* What the task requires
Copy out all the lines of the data that hold the word "black".

[Object transformation records]
*** Begin section ***

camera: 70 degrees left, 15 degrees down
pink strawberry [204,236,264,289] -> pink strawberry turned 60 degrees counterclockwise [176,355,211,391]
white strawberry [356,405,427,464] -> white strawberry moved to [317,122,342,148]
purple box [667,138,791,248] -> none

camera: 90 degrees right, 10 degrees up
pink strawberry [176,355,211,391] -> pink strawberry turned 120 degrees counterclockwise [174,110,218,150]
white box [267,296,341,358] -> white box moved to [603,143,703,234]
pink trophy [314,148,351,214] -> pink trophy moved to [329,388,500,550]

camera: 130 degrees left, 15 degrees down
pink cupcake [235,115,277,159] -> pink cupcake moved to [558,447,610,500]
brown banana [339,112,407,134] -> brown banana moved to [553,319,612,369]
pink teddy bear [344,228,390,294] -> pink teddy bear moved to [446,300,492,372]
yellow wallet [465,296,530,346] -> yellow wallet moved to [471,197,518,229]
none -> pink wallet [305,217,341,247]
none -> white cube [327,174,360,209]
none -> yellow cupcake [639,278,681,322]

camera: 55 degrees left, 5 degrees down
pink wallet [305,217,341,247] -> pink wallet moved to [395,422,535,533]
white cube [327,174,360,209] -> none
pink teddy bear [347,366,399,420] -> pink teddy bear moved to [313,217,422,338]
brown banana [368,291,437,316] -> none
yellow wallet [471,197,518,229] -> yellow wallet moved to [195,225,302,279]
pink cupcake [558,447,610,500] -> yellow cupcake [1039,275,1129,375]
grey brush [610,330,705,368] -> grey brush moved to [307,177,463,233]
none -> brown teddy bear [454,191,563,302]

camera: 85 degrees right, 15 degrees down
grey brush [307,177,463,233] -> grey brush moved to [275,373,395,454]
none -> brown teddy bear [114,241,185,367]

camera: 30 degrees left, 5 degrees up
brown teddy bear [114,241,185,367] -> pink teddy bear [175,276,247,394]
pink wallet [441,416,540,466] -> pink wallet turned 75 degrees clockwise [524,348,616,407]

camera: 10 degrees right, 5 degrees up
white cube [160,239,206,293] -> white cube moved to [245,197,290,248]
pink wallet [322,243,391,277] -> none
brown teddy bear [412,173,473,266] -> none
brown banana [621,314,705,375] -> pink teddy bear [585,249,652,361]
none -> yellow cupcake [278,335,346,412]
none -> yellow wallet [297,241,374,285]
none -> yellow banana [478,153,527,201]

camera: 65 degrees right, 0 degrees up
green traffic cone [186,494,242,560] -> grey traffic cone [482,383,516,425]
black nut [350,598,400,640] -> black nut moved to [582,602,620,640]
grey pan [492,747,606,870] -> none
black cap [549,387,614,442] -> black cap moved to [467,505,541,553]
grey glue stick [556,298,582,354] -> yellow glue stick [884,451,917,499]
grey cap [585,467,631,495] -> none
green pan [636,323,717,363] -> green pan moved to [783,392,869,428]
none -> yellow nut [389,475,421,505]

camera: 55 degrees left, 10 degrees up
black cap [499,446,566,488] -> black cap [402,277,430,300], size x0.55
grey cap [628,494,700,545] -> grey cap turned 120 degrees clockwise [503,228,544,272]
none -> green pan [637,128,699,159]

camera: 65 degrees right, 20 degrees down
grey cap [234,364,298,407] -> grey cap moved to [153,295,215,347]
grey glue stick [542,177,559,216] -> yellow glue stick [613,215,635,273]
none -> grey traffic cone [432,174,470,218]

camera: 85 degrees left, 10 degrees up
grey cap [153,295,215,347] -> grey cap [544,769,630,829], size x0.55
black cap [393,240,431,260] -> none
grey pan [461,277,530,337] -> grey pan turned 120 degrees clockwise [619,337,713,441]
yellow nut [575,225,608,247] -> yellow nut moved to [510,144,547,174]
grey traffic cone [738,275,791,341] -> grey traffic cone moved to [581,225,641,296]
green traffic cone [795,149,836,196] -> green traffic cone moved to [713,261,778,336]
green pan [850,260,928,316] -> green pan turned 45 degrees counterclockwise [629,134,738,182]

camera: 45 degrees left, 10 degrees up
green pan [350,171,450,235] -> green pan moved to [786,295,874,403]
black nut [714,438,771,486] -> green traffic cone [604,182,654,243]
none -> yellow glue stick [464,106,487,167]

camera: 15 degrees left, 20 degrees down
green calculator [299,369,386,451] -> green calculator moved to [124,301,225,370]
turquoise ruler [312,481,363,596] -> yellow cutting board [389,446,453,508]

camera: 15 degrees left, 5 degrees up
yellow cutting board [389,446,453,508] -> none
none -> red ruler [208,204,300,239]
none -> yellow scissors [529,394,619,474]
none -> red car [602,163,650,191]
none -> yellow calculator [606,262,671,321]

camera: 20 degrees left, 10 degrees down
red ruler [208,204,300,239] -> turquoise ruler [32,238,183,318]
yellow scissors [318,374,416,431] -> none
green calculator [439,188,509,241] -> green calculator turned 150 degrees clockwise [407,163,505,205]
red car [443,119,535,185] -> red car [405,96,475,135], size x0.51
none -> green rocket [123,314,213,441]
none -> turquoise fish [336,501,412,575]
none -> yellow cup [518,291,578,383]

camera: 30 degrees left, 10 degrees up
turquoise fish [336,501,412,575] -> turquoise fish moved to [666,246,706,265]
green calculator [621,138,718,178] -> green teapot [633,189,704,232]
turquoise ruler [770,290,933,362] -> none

*** End section ***

* Solution below
black nut [350,598,400,640] -> black nut moved to [582,602,620,640]
black cap [549,387,614,442] -> black cap moved to [467,505,541,553]
black cap [499,446,566,488] -> black cap [402,277,430,300], size x0.55
black cap [393,240,431,260] -> none
black nut [714,438,771,486] -> green traffic cone [604,182,654,243]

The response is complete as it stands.